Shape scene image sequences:
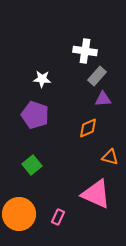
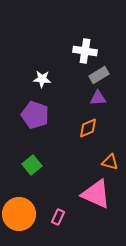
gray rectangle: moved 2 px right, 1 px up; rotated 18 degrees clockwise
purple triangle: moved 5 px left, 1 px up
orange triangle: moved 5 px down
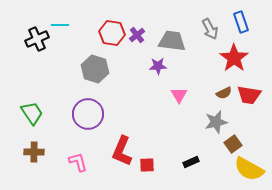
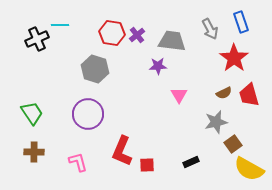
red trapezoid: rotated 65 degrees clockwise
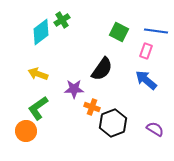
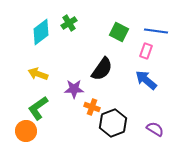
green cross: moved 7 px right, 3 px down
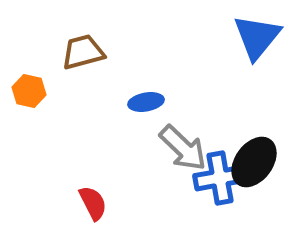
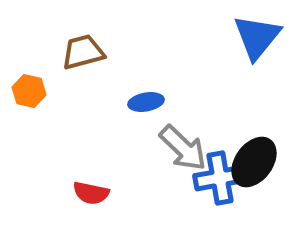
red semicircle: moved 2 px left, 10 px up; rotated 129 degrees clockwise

WHAT TO PRODUCE>
Please output all the records above exactly, leaving out every picture.

WRITTEN RESPONSE>
gray rectangle: moved 2 px right, 1 px up; rotated 18 degrees clockwise
purple triangle: moved 5 px left, 1 px up
orange triangle: moved 5 px down
red trapezoid: rotated 65 degrees clockwise
green cross: moved 7 px right, 3 px down
red semicircle: moved 2 px left, 10 px up; rotated 129 degrees clockwise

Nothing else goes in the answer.